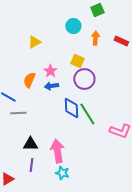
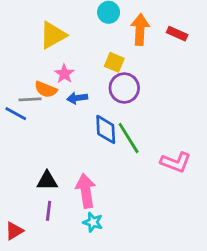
orange arrow: (95, 38) -> (140, 29), size x1.5
yellow triangle: (34, 42) -> (53, 35), size x1.5
pink star: (50, 71) -> (64, 74), moved
orange semicircle: (29, 80) -> (46, 89), turned -91
gray line: (18, 113) -> (30, 99), moved

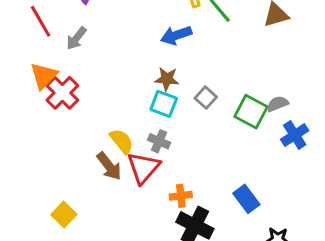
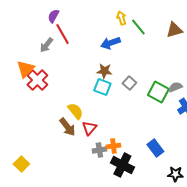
red line: (41, 21) -> (62, 34), moved
gray cross: (159, 141) -> (99, 150), moved, turned -32
red triangle: (143, 168) -> (89, 128), size x0.7
yellow square: (64, 215) -> (21, 164), moved

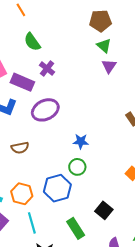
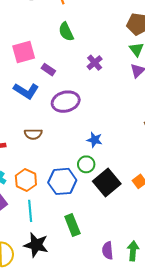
purple cross: (47, 69) -> (95, 63), moved
purple rectangle: (22, 82) -> (48, 70), size x0.6
black square: (104, 210) -> (107, 182), moved, size x1.5

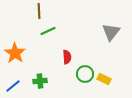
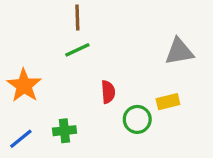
brown line: (39, 11) -> (77, 18), moved
gray triangle: (111, 32) -> (179, 52), turned 42
yellow rectangle: (104, 79) -> (168, 102), moved, turned -40

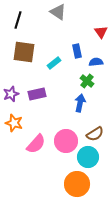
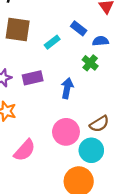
blue rectangle: (77, 51) -> (79, 28), turned -40
blue arrow: (80, 103) -> (67, 88), moved
pink semicircle: (36, 144) -> (25, 150), moved

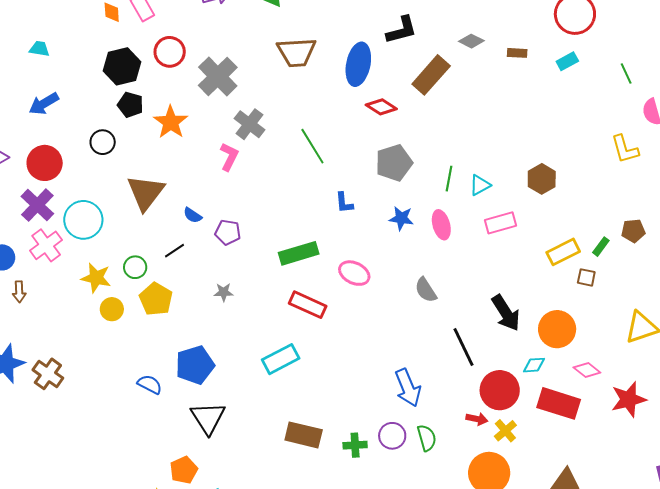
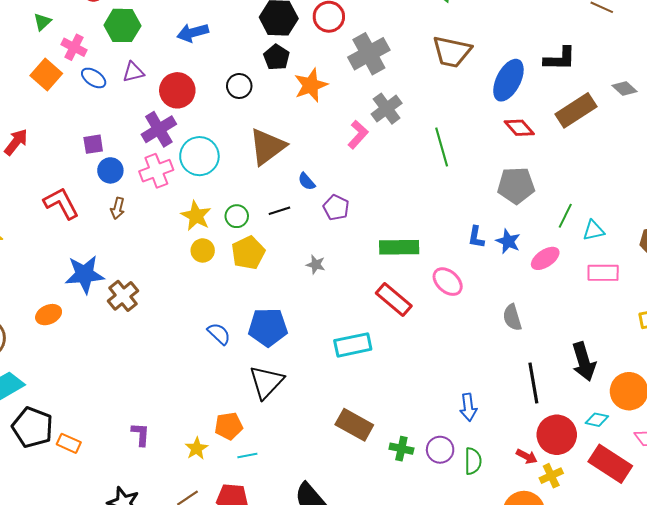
blue L-shape: (344, 203) -> (476, 237), moved
pink ellipse: (441, 225) -> (545, 258), turned 56
blue arrow: (408, 388) -> (468, 407), size x0.7

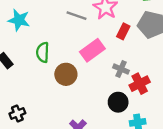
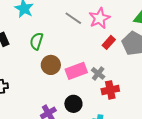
pink rectangle: (92, 50) -> (76, 71), moved
black circle: (118, 102) -> (73, 104), moved

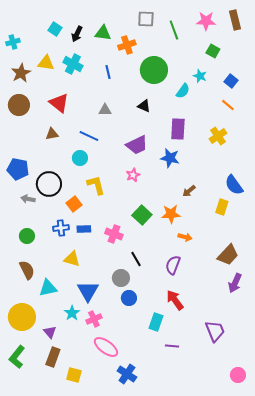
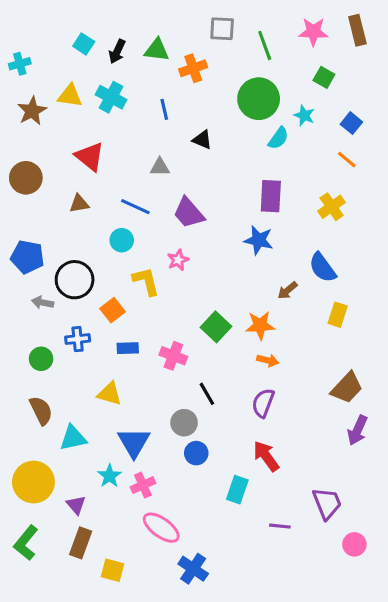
green circle: (154, 70) -> (259, 99), moved
brown circle: (19, 105) -> (26, 178), moved
black triangle: (144, 106) -> (202, 140), moved
purple trapezoid: (137, 145) -> (189, 213), moved, turned 75
pink star: (133, 175) -> (178, 260), moved
blue semicircle: (234, 185) -> (322, 268), moved
blue cross: (61, 228) -> (78, 339), moved
orange arrow: (185, 237) -> (268, 360), moved
purple line: (172, 346) -> (280, 526), moved
pink circle: (238, 375) -> (354, 544), moved

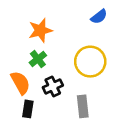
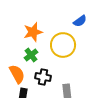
yellow circle: (90, 62) -> (63, 45), moved
black cross: (53, 86) -> (43, 77), turned 35

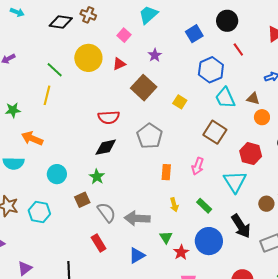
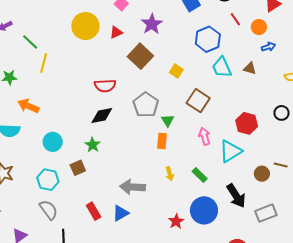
purple star: (155, 55) -> (152, 24), size x1.5
green line: (55, 70) -> (30, 42), moved
orange circle: (262, 117) -> (259, 27), moved
brown square: (215, 132) -> (198, 101), moved
pink arrow: (198, 166) -> (205, 136), moved, turned 144
cyan triangle: (235, 182) -> (230, 151), turned 30
cyan hexagon: (39, 212) -> (48, 180), moved
gray semicircle: (107, 212) -> (49, 210), moved
green triangle: (166, 237) -> (168, 120), moved
blue triangle: (137, 255) -> (121, 213), moved

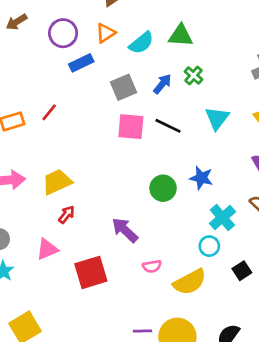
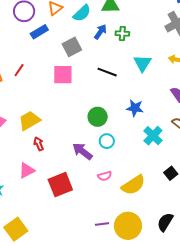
green cross: (194, 75) -> (122, 34), turned -32
blue arrow: (162, 84) -> (100, 32), moved
pink square: (131, 127) -> (63, 75), moved
green circle: (163, 188) -> (98, 117), moved
red arrow: (67, 215) -> (39, 144), turned -56
cyan circle: (209, 246) -> (107, 141), moved

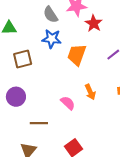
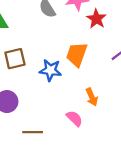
blue star: (52, 39) -> (50, 70), moved
pink semicircle: (68, 103) -> (74, 118), moved

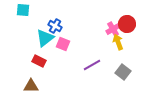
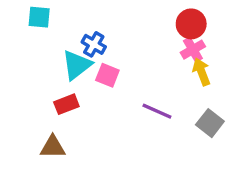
red circle: (127, 24) -> (191, 24), moved
red rectangle: (39, 61) -> (66, 104), turned -48
purple line: (92, 65) -> (157, 111), turned 54

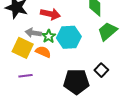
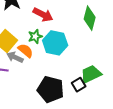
green trapezoid: (107, 31) -> (91, 74), moved
gray arrow: (33, 33) -> (15, 57), moved

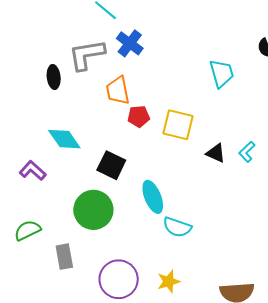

::::::

→ **What to work on**
Report, as a bare number, how many lines above contain the string "star".

→ **Response area**
4